EXERCISE DESCRIPTION: I need every line from the start of the material below up to and including the line containing "pink square: (191, 1067)", restated exactly, with the pictures omitted.

====== ENTRIES PROVIDED ======

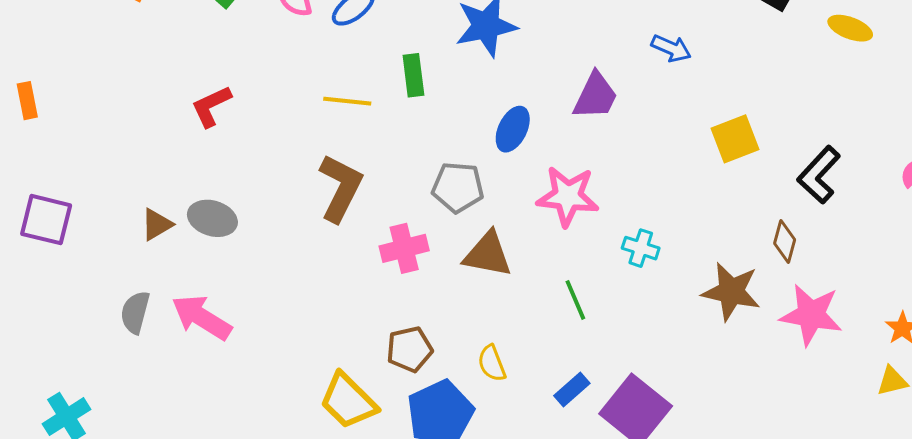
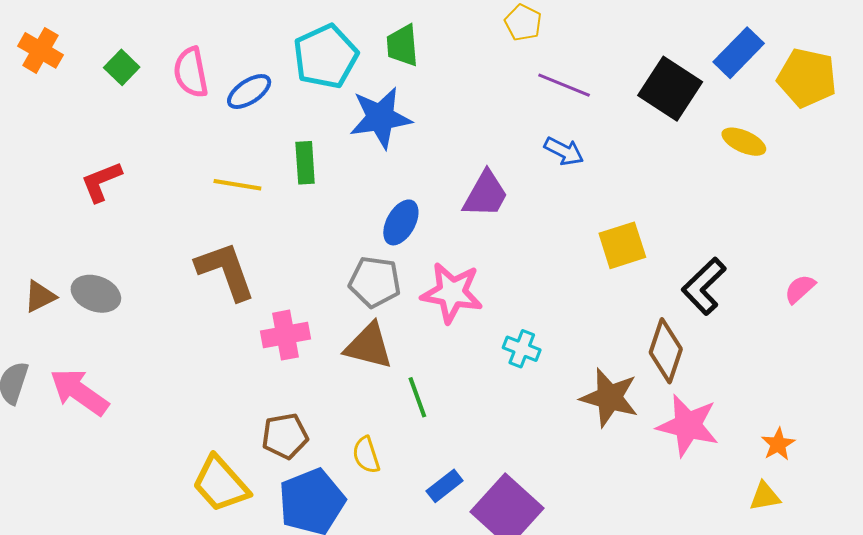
gray pentagon: (458, 187) -> (375, 282), moved
brown L-shape: (341, 188) -> (226, 271), turned -50
brown diamond: (785, 241) -> (666, 351), size x1.5
green line: (575, 300) -> (417, 397), moved

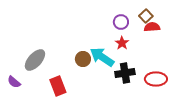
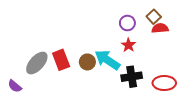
red rectangle: (58, 86) -> (61, 60), moved

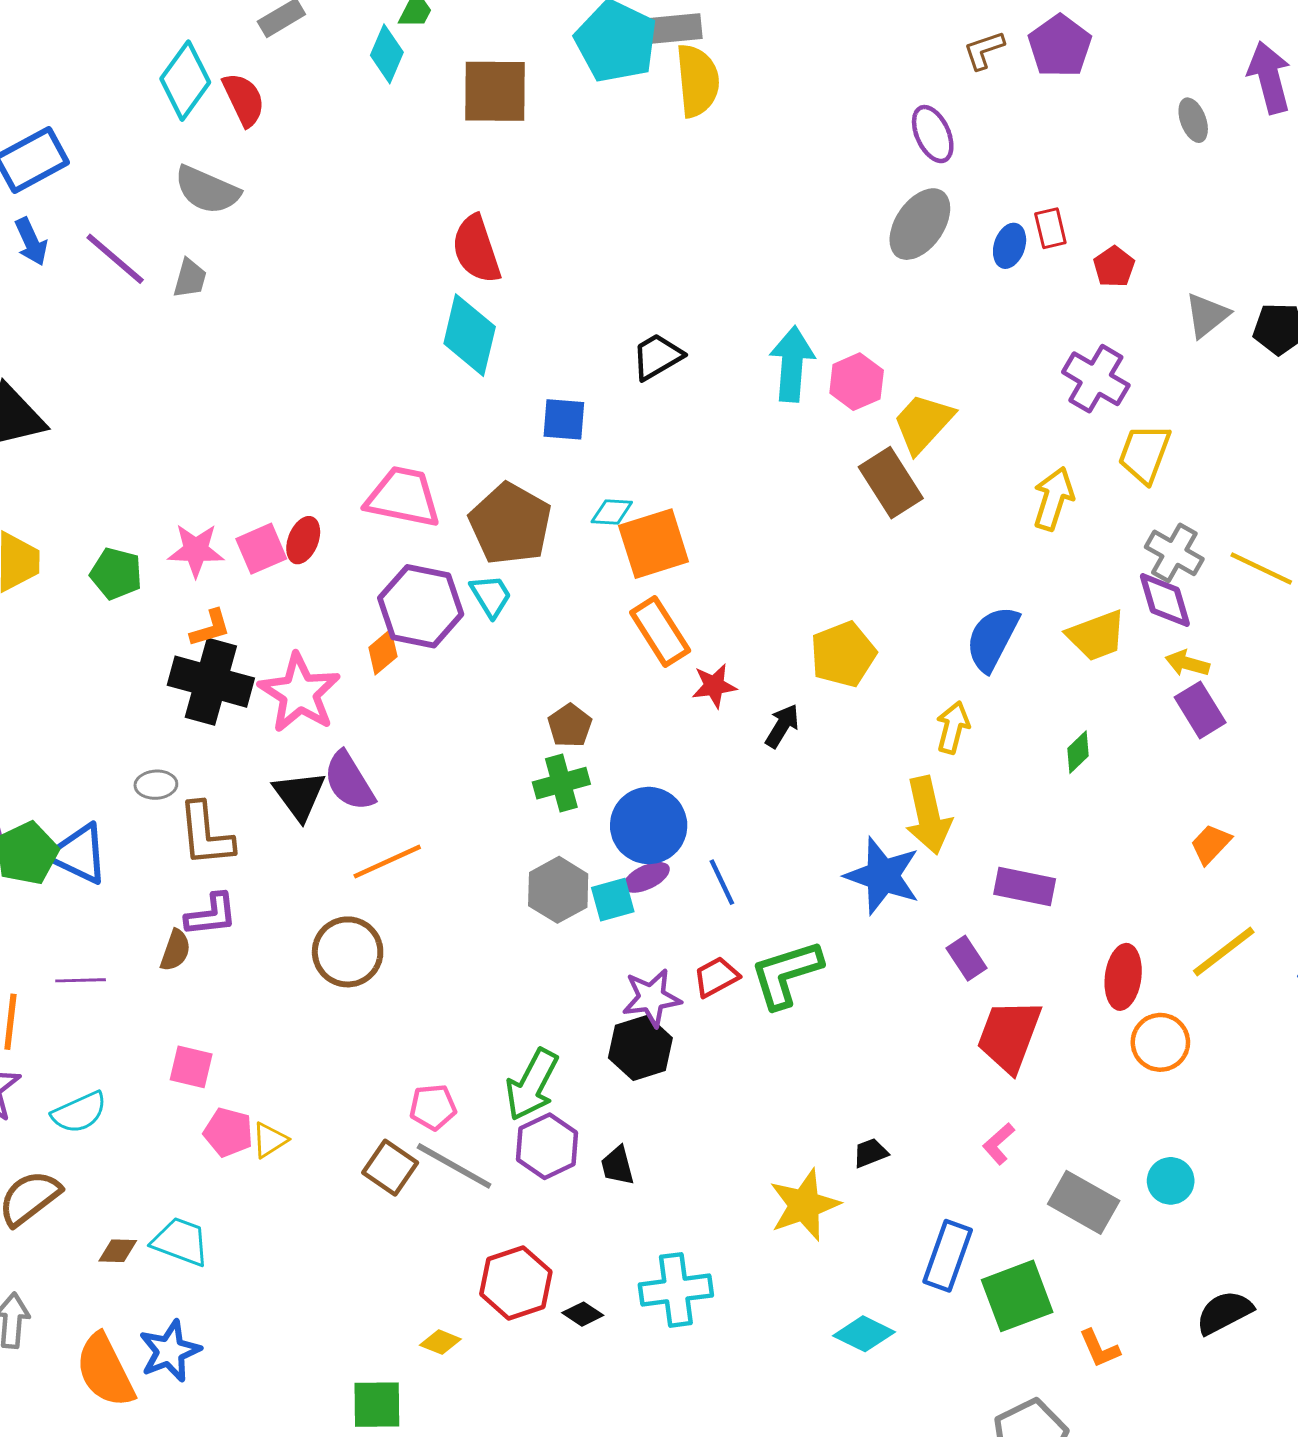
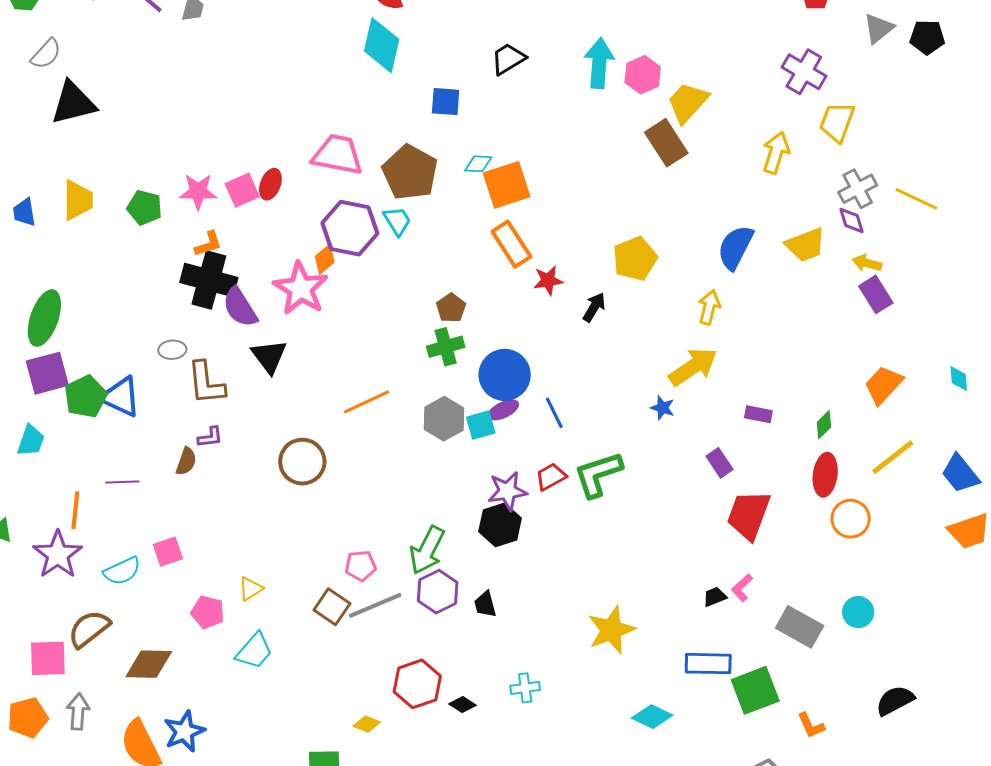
gray cross: (1174, 553) -> (858, 189), turned 33
purple diamond: (1165, 600) -> (851, 221), size x0.7
pink star: (300, 693) -> (301, 288), moved
green diamond: (1078, 752) -> (824, 425), moved
purple semicircle: (349, 781) -> (240, 307), moved
yellow arrow: (928, 815) -> (693, 367), turned -111
orange trapezoid: (1211, 844) -> (883, 385), size x1.4
orange line: (387, 862) -> (367, 402), moved
blue star: (883, 876) -> (663, 408), size x0.5
purple rectangle: (1025, 886) -> (758, 414), size x0.7
purple L-shape: (211, 915) -> (210, 437), size x0.7
pink square: (191, 1067) -> (168, 552), moved, turned -32
pink pentagon: (228, 1132) -> (208, 612), moved
black trapezoid: (870, 1153) -> (715, 597), moved
gray line: (454, 1166) -> (375, 605), turned -52
cyan trapezoid: (181, 1242) -> (254, 651), moved, turned 111
brown diamond: (118, 1251) -> (149, 664), size x1.8
blue rectangle: (948, 1256) -> (708, 664), turned 72
cyan cross: (676, 1290) -> (525, 688), size x0.6

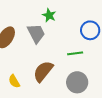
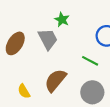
green line: (75, 53) -> (90, 61), turned 35

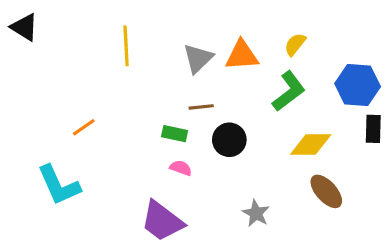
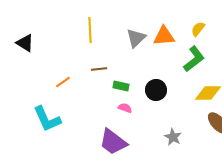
black triangle: (24, 27) -> (25, 43), moved
brown line: (201, 107) -> (99, 69), moved

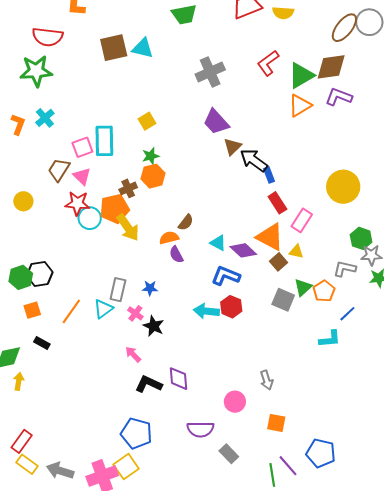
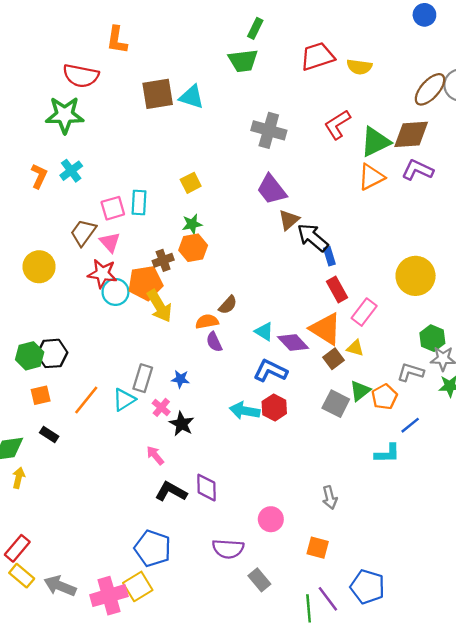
gray cross: (210, 72) -> (269, 130), turned 36
cyan rectangle: (104, 141) -> (139, 202), size x0.7
yellow circle: (23, 201) -> (39, 267), size x1.4
gray arrow: (267, 380) -> (330, 498), moved

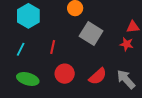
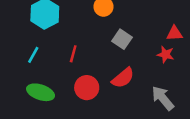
gray square: (91, 34) -> (122, 39), size x0.7
red semicircle: (98, 76) -> (123, 78), moved

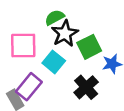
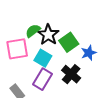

======

SOLUTION FOR THIS PROBLEM:
gray pentagon: (458, 187) -> (375, 282), moved
brown L-shape: (341, 188) -> (226, 271), turned -50
brown diamond: (785, 241) -> (666, 351), size x1.5
green line: (575, 300) -> (417, 397), moved

red rectangle: (58, 86) -> (61, 60), moved

gray cross: (1174, 553) -> (858, 189), turned 33
purple diamond: (1165, 600) -> (851, 221), size x0.7
pink star: (300, 693) -> (301, 288), moved
green diamond: (1078, 752) -> (824, 425), moved
purple semicircle: (349, 781) -> (240, 307), moved
yellow arrow: (928, 815) -> (693, 367), turned -111
orange trapezoid: (1211, 844) -> (883, 385), size x1.4
orange line: (387, 862) -> (367, 402), moved
blue star: (883, 876) -> (663, 408), size x0.5
purple rectangle: (1025, 886) -> (758, 414), size x0.7
purple L-shape: (211, 915) -> (210, 437), size x0.7
pink square: (191, 1067) -> (168, 552), moved, turned -32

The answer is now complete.